## Data section
━━━━━━━━━━━━━━━━━━━━
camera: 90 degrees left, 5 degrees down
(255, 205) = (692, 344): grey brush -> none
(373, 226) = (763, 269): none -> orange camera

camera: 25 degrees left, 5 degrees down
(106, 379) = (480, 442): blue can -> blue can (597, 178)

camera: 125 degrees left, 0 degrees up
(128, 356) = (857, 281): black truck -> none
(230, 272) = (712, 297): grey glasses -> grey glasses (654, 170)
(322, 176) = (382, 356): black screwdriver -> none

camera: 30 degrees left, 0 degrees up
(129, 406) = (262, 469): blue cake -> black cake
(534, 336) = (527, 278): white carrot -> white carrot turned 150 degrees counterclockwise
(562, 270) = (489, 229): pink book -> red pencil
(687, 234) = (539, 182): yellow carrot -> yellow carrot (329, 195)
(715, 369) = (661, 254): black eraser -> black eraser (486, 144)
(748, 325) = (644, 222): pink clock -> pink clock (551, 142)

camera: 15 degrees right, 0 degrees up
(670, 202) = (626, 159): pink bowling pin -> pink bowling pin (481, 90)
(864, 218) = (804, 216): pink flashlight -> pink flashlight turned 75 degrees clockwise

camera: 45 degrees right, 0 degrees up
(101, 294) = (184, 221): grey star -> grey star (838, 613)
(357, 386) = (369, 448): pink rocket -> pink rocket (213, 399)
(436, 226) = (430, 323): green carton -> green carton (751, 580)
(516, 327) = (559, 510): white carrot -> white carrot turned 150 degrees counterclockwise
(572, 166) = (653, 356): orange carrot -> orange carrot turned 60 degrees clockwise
━━━━━━━━━━━━━━━━━━━━
## About this exercise
Each record above needs to be transcribed word for word.

## Expected answer
camera: 90 degrees left, 5 degrees down
(255, 205) = (692, 344): grey brush -> none
(373, 226) = (763, 269): none -> orange camera

camera: 25 degrees left, 5 degrees down
(106, 379) = (480, 442): blue can -> blue can (597, 178)

camera: 125 degrees left, 0 degrees up
(128, 356) = (857, 281): black truck -> none
(230, 272) = (712, 297): grey glasses -> grey glasses (654, 170)
(322, 176) = (382, 356): black screwdriver -> none

camera: 30 degrees left, 0 degrees up
(129, 406) = (262, 469): blue cake -> black cake
(534, 336) = (527, 278): white carrot -> white carrot turned 150 degrees counterclockwise
(562, 270) = (489, 229): pink book -> red pencil
(687, 234) = (539, 182): yellow carrot -> yellow carrot (329, 195)
(715, 369) = (661, 254): black eraser -> black eraser (486, 144)
(748, 325) = (644, 222): pink clock -> pink clock (551, 142)

camera: 15 degrees right, 0 degrees up
(670, 202) = (626, 159): pink bowling pin -> pink bowling pin (481, 90)
(864, 218) = (804, 216): pink flashlight -> pink flashlight turned 75 degrees clockwise

camera: 45 degrees right, 0 degrees up
(101, 294) = (184, 221): grey star -> grey star (838, 613)
(357, 386) = (369, 448): pink rocket -> pink rocket (213, 399)
(436, 226) = (430, 323): green carton -> green carton (751, 580)
(516, 327) = (559, 510): white carrot -> white carrot turned 150 degrees counterclockwise
(572, 166) = (653, 356): orange carrot -> orange carrot turned 60 degrees clockwise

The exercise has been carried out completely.